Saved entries
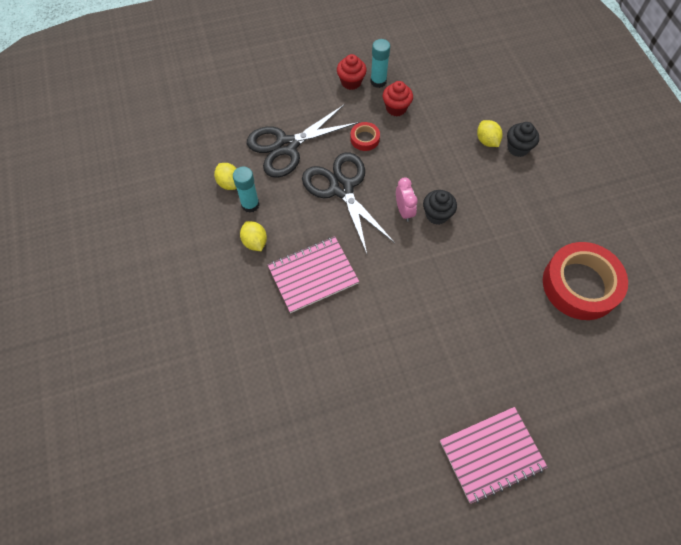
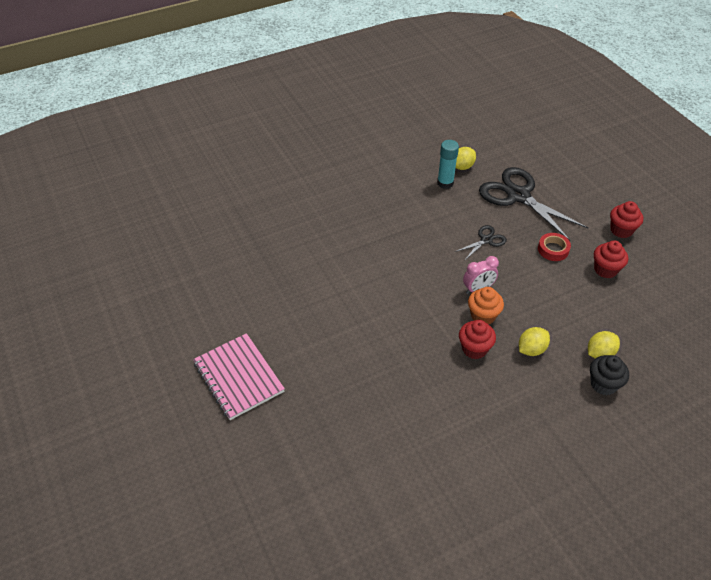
camera: 80 degrees right, 15 degrees down
(255, 242) = (409, 192): yellow lemon -> yellow lemon (531, 349)
(313, 275) = (387, 233): pink notebook -> none
(341, 188) = (486, 240): black scissors -> black scissors, size x0.47
(378, 81) = (634, 251): turquoise glue stick -> none
(437, 215) = (483, 316): black cupcake -> orange cupcake
(474, 231) = (474, 349): none -> red cupcake
(580, 285) = (437, 452): red tape -> none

> **TASK DESCRIPTION**:
Copy out every line from the records that has the word "none".

> **RESULT OF THIS TASK**:
(313, 275) = (387, 233): pink notebook -> none
(378, 81) = (634, 251): turquoise glue stick -> none
(474, 231) = (474, 349): none -> red cupcake
(580, 285) = (437, 452): red tape -> none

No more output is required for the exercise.